* Task details:
Word for word, repeat all of the entries below.

* Dataset records:
========
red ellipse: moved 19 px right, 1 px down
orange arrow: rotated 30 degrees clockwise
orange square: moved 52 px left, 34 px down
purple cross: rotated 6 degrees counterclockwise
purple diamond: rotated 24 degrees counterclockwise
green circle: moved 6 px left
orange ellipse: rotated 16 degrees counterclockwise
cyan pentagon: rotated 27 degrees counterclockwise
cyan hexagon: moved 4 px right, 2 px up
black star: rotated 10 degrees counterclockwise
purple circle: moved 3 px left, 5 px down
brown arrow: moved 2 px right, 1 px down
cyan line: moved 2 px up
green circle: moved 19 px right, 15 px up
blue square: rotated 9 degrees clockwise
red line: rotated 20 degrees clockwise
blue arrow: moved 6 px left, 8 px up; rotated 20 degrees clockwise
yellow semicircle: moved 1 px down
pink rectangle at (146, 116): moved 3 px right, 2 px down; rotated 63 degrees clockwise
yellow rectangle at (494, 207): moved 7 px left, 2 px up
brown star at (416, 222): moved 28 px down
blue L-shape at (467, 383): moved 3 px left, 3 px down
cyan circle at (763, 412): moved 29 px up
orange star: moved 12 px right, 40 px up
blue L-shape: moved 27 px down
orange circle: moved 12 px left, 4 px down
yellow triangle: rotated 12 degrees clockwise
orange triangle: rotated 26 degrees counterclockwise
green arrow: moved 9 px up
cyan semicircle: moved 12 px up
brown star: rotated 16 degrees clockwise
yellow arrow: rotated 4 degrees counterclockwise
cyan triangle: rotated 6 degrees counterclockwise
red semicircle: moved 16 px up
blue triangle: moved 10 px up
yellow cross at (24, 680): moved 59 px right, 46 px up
========
* Task result:
red ellipse: moved 19 px right, 1 px down
orange arrow: rotated 30 degrees clockwise
orange square: moved 52 px left, 34 px down
purple cross: rotated 6 degrees counterclockwise
purple diamond: rotated 24 degrees counterclockwise
green circle: moved 6 px left
orange ellipse: rotated 16 degrees counterclockwise
cyan pentagon: rotated 27 degrees counterclockwise
cyan hexagon: moved 4 px right, 2 px up
black star: rotated 10 degrees counterclockwise
purple circle: moved 3 px left, 5 px down
brown arrow: moved 2 px right, 1 px down
cyan line: moved 2 px up
green circle: moved 19 px right, 15 px up
blue square: rotated 9 degrees clockwise
red line: rotated 20 degrees clockwise
blue arrow: moved 6 px left, 8 px up; rotated 20 degrees clockwise
yellow semicircle: moved 1 px down
pink rectangle at (146, 116): moved 3 px right, 2 px down; rotated 63 degrees clockwise
yellow rectangle at (494, 207): moved 7 px left, 2 px up
brown star at (416, 222): moved 28 px down
blue L-shape at (467, 383): moved 3 px left, 3 px down
cyan circle at (763, 412): moved 29 px up
orange star: moved 12 px right, 40 px up
blue L-shape: moved 27 px down
orange circle: moved 12 px left, 4 px down
yellow triangle: rotated 12 degrees clockwise
orange triangle: rotated 26 degrees counterclockwise
green arrow: moved 9 px up
cyan semicircle: moved 12 px up
brown star: rotated 16 degrees clockwise
yellow arrow: rotated 4 degrees counterclockwise
cyan triangle: rotated 6 degrees counterclockwise
red semicircle: moved 16 px up
blue triangle: moved 10 px up
yellow cross at (24, 680): moved 59 px right, 46 px up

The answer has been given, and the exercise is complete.